*** Exercise materials ***

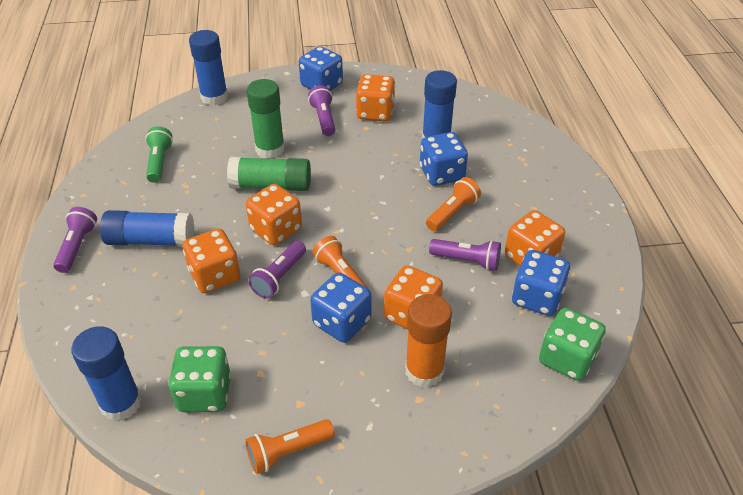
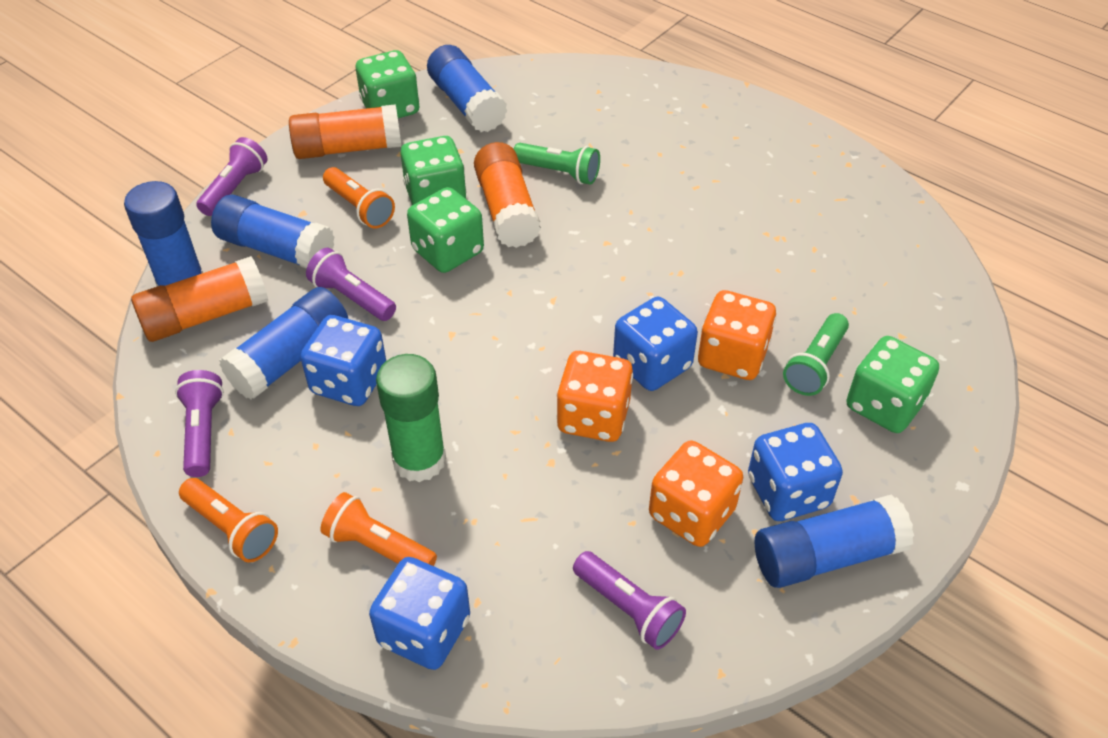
blue glue stick: 4 -> 5
green dice: 2 -> 4
green flashlight: 1 -> 2
green glue stick: 2 -> 1
orange dice: 5 -> 3
orange glue stick: 1 -> 3

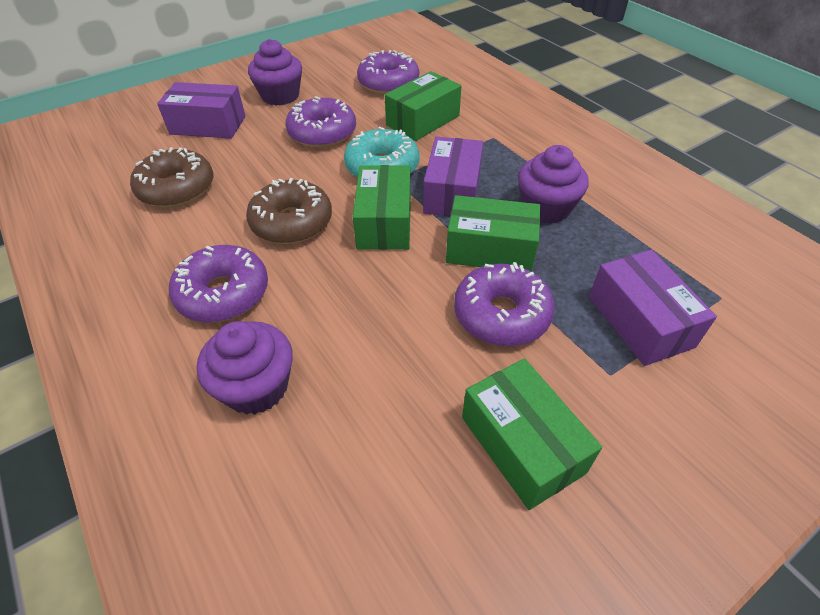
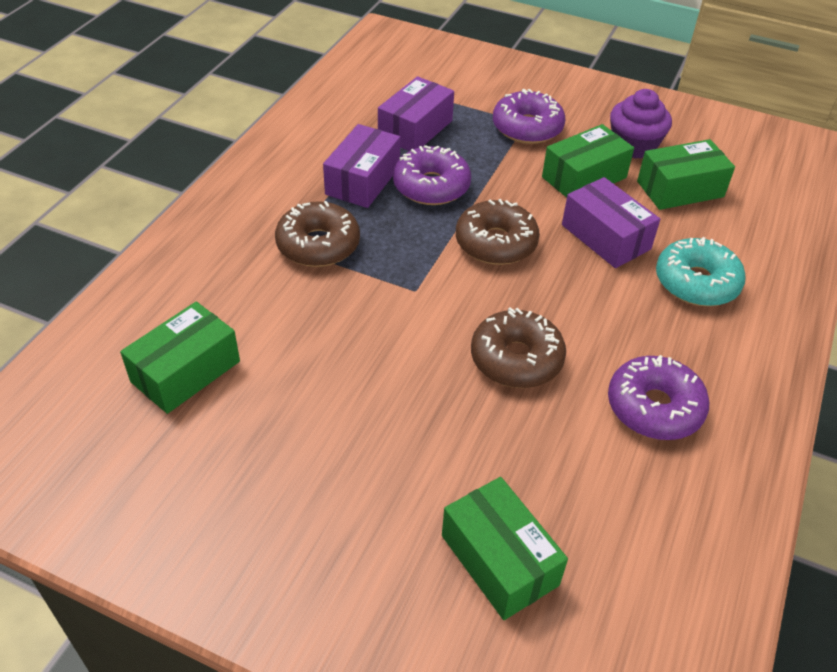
brown donut: 2 -> 3
purple cupcake: 3 -> 1
purple donut: 4 -> 3

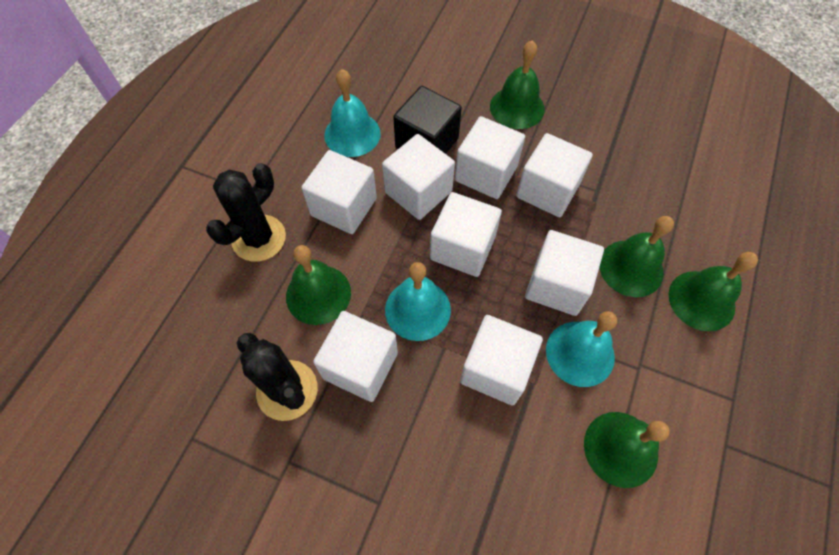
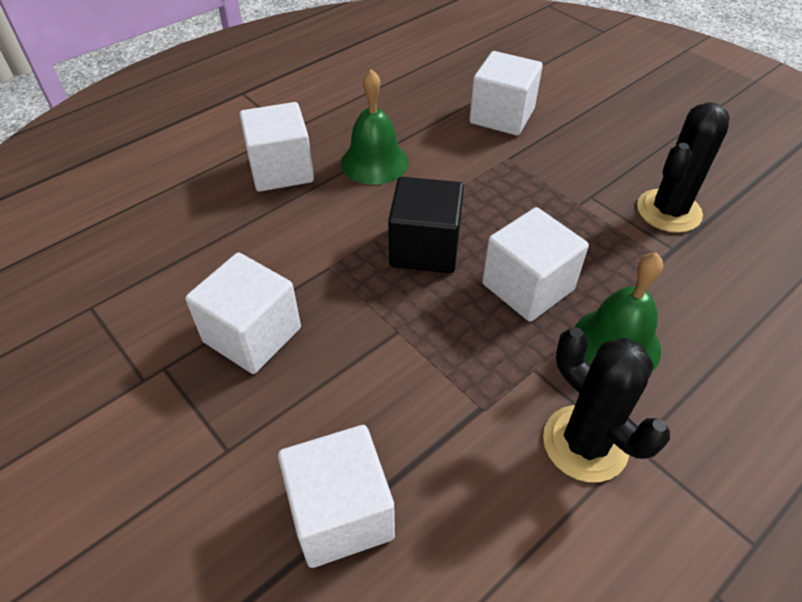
green bell: 5 -> 2
turquoise bell: 3 -> 0
white cube: 8 -> 5

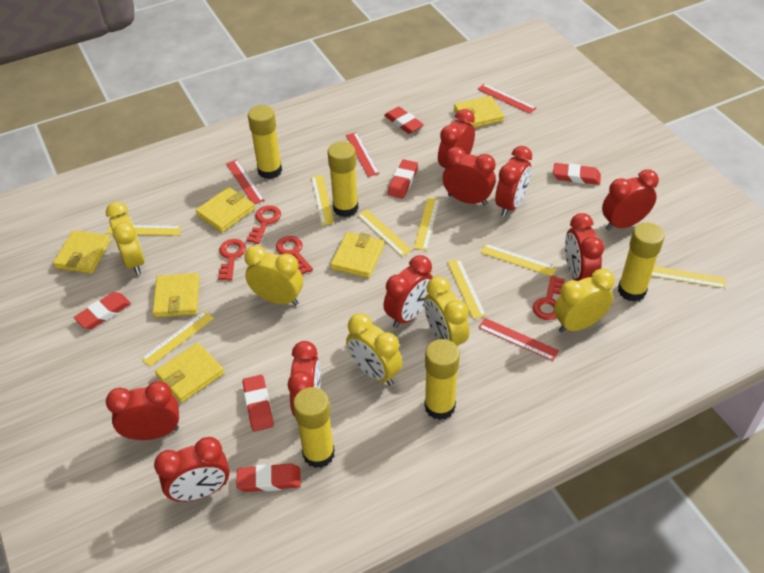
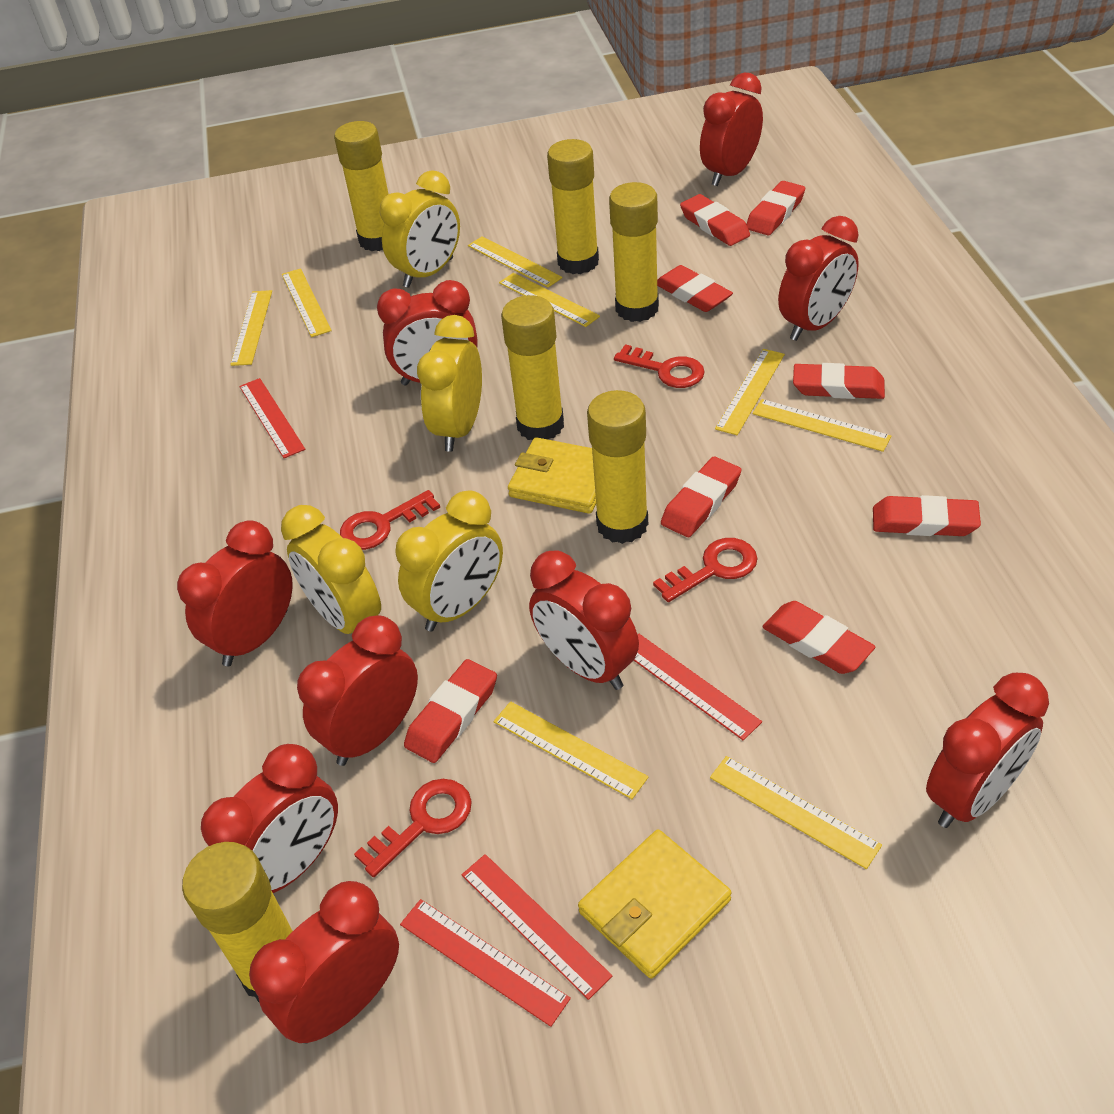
red eraser: 6 -> 8
yellow clock: 5 -> 4
yellow glue stick: 5 -> 6
yellow wallet: 6 -> 2

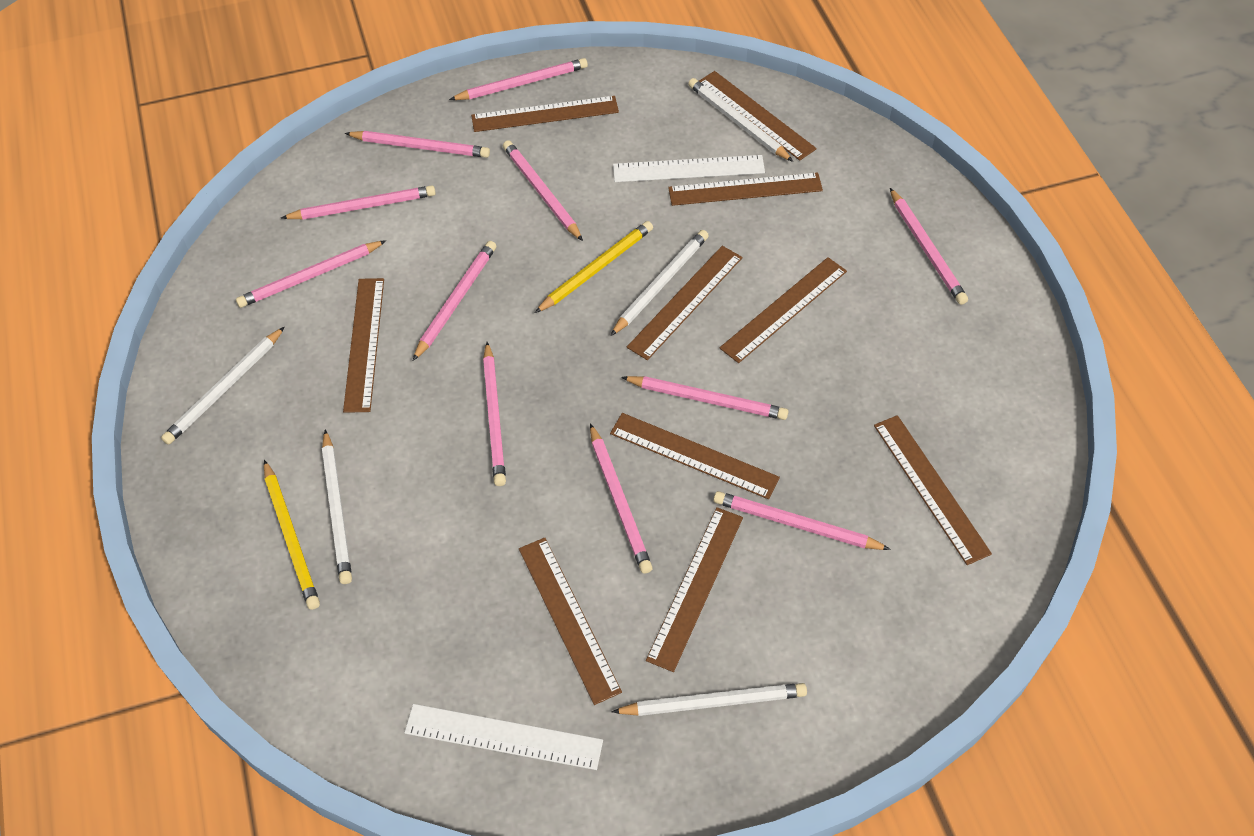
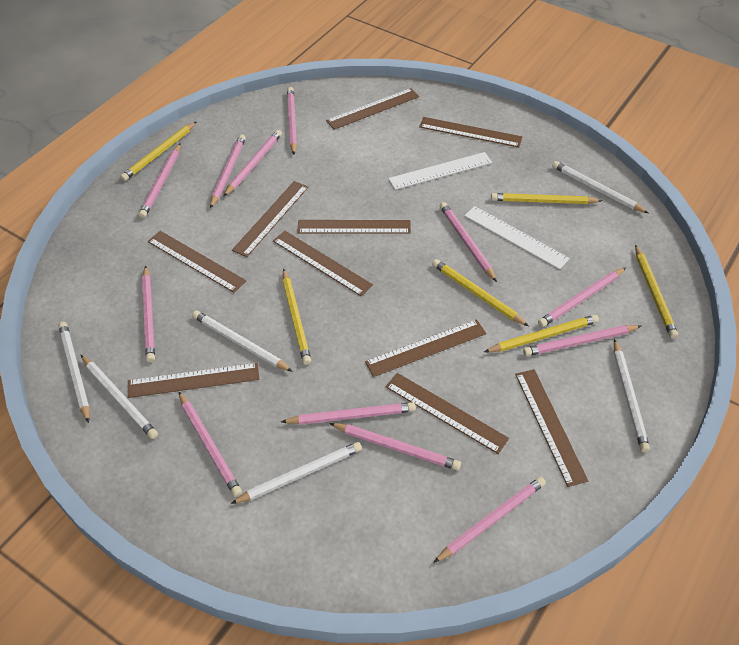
pink pencil: 11 -> 12
white pencil: 5 -> 6
yellow pencil: 2 -> 6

*** End of Exercise materials ***

-- Problem statement --
Extract exactly the lines between the line containing "pink pencil: 11 -> 12" and the end of the data, including both.

-- Result of this exercise --
pink pencil: 11 -> 12
white pencil: 5 -> 6
yellow pencil: 2 -> 6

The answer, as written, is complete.